_Exercise_
Somewhere below is a line with "The royal purple bell" and, later, a line with "The bright orange spectacles"; repeat those two lines and all the lines between them, exactly as they are.

_Record extracts_

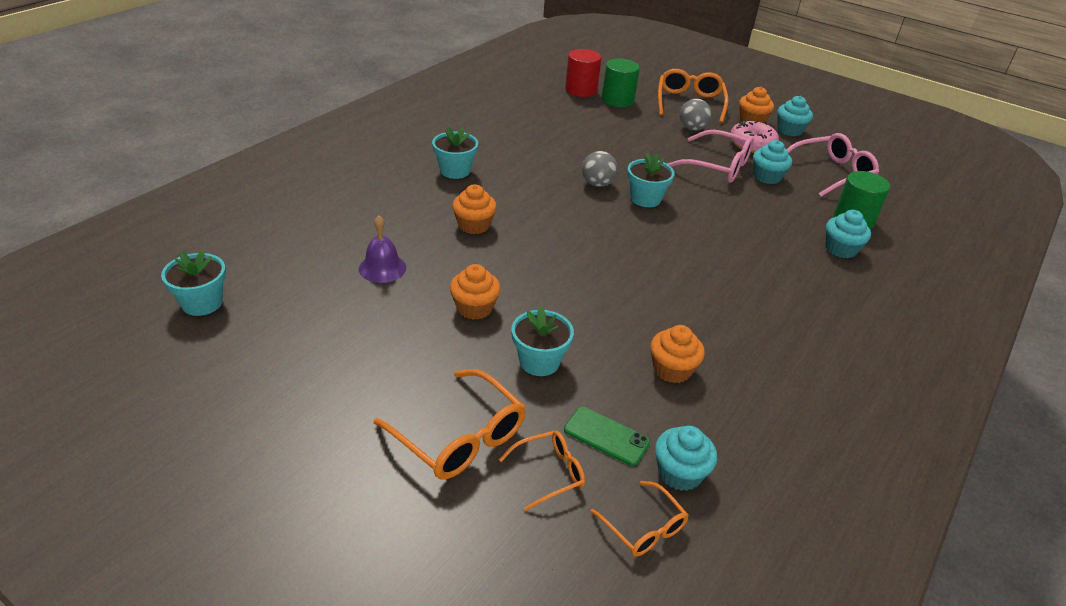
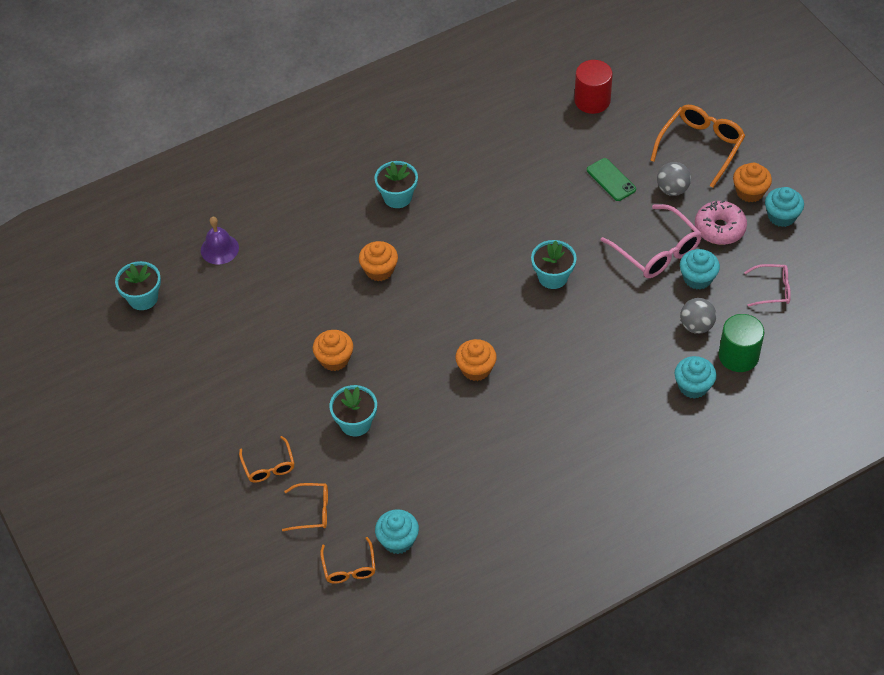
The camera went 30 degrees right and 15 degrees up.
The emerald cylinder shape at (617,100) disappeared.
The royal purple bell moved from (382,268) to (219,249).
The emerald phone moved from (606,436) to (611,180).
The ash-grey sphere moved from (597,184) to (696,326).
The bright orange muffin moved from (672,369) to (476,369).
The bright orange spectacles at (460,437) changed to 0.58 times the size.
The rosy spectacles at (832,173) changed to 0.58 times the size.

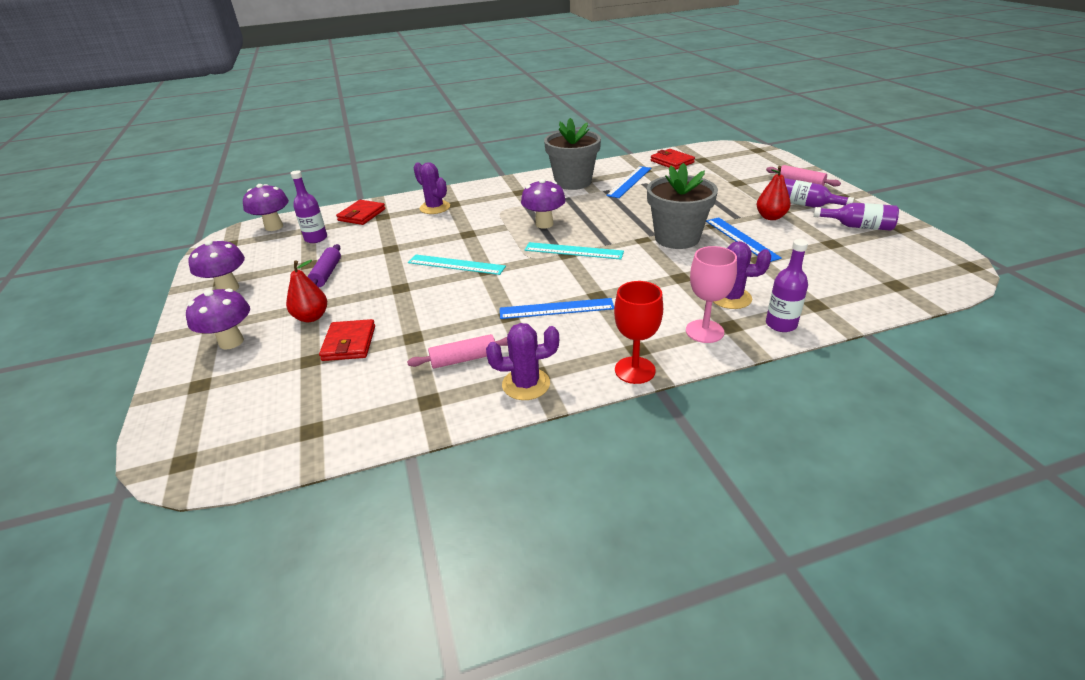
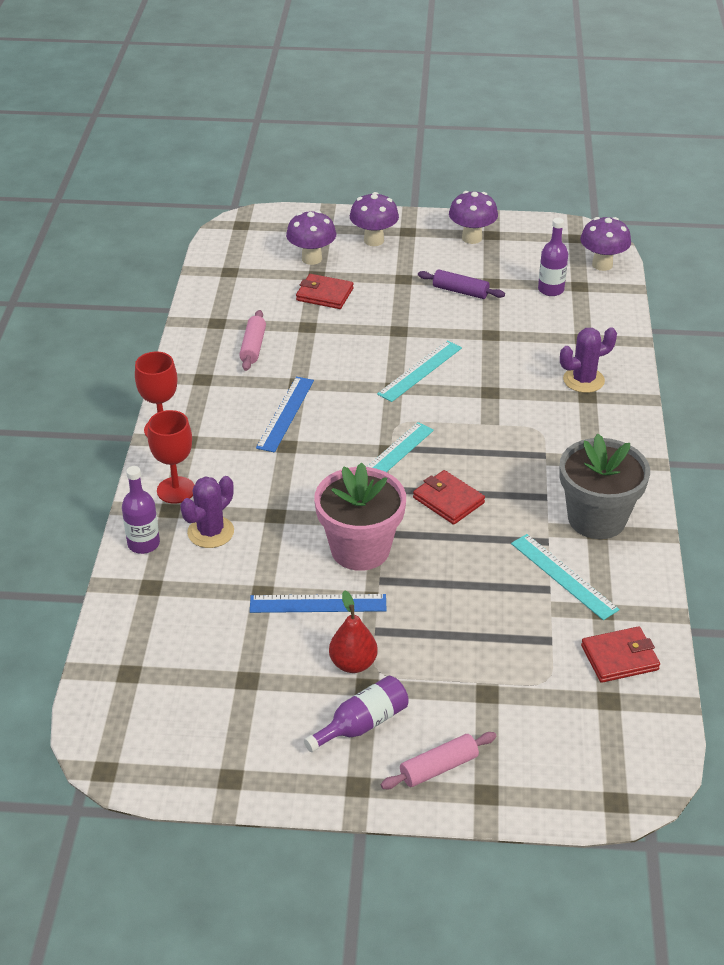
The camera went 110 degrees right and 5 degrees up.
The crimson pear fruit at (311,317) disappeared.
The royal purple saguaro cactus at (526,384) disappeared.
The royal purple bottle at (858,226) disappeared.
The crimson wallet moved from (362,215) to (448,500).
The royal purple fungus moved from (544,224) to (312,259).
The royal blue straightedge at (629,181) became the turquoise straightedge at (563,576).
The ash-grey flower pot at (677,238) became the rosy flower pot at (360,549).
The rosy chalice at (704,331) became the crimson chalice at (176,490).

_Reply_
The royal purple bell moved from (382,268) to (219,249).
The emerald phone moved from (606,436) to (611,180).
The ash-grey sphere moved from (597,184) to (696,326).
The bright orange muffin moved from (672,369) to (476,369).
The bright orange spectacles at (460,437) changed to 0.58 times the size.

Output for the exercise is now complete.